EXERCISE GOAL. From the records below, set down exactly the lines starting with the line that contains "C3: 1.5nF (COM, NET10)" and going on through the line that contains "U12: NOR CD4001". Nothing else is wanted.

═══ RECORDS FOR THIS TASK

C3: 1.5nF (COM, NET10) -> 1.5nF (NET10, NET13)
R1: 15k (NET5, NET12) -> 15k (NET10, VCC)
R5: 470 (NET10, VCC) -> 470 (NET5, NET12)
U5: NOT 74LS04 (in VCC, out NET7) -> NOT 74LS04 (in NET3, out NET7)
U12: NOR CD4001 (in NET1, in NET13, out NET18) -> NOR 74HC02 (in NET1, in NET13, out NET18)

══════
═══ RECORDS FOR THIS TASK

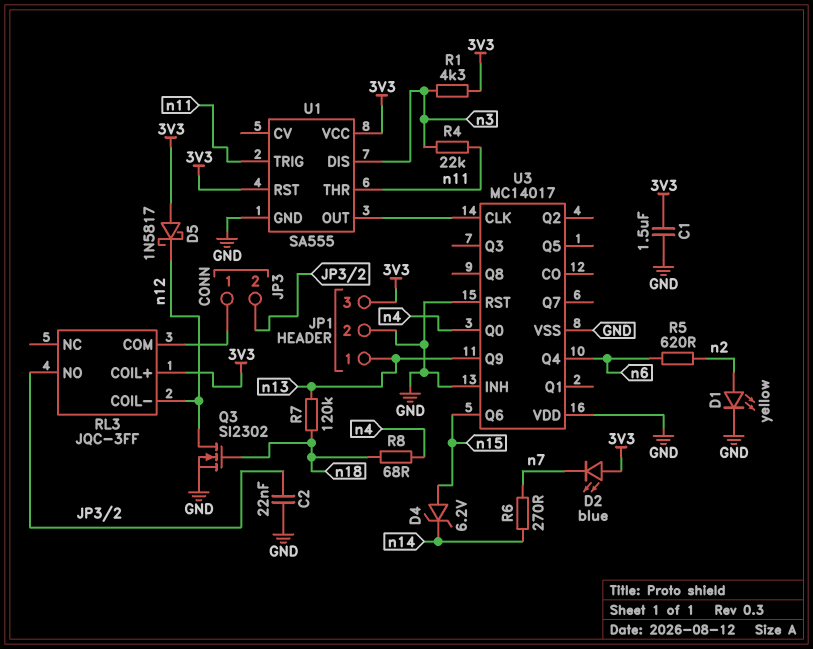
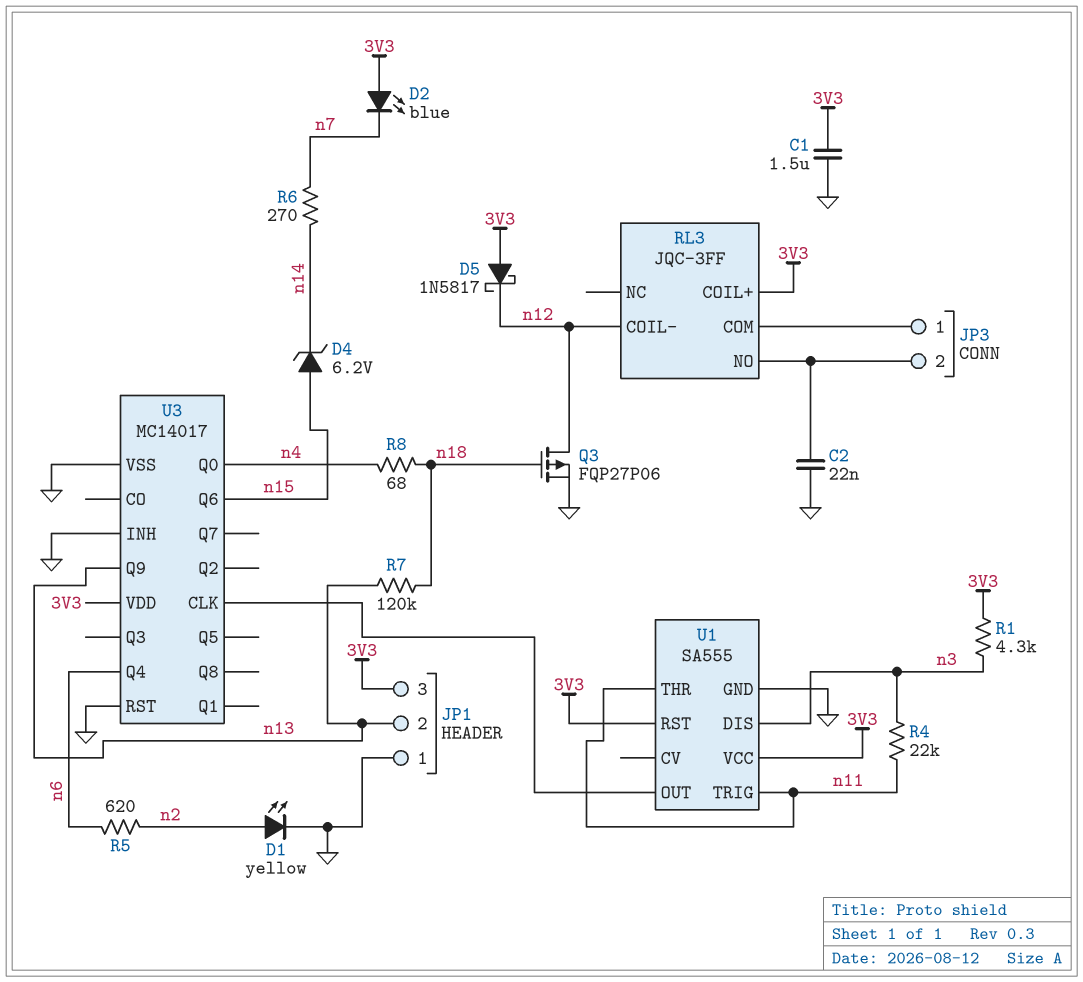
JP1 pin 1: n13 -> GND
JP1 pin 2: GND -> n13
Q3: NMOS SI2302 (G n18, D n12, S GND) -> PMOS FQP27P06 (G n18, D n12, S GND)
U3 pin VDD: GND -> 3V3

══════

SOLUTION TO THIS EXERCISE.
C3: 1.5nF (COM, NET10) -> 1.5nF (NET10, NET13)
R1: 15k (NET5, NET12) -> 15k (NET10, VCC)
R5: 470 (NET10, VCC) -> 470 (NET5, NET12)
U5: NOT 74LS04 (in VCC, out NET7) -> NOT 74LS04 (in NET3, out NET7)
U12: NOR CD4001 (in NET1, in NET13, out NET18) -> NOR 74HC02 (in NET1, in NET13, out NET18)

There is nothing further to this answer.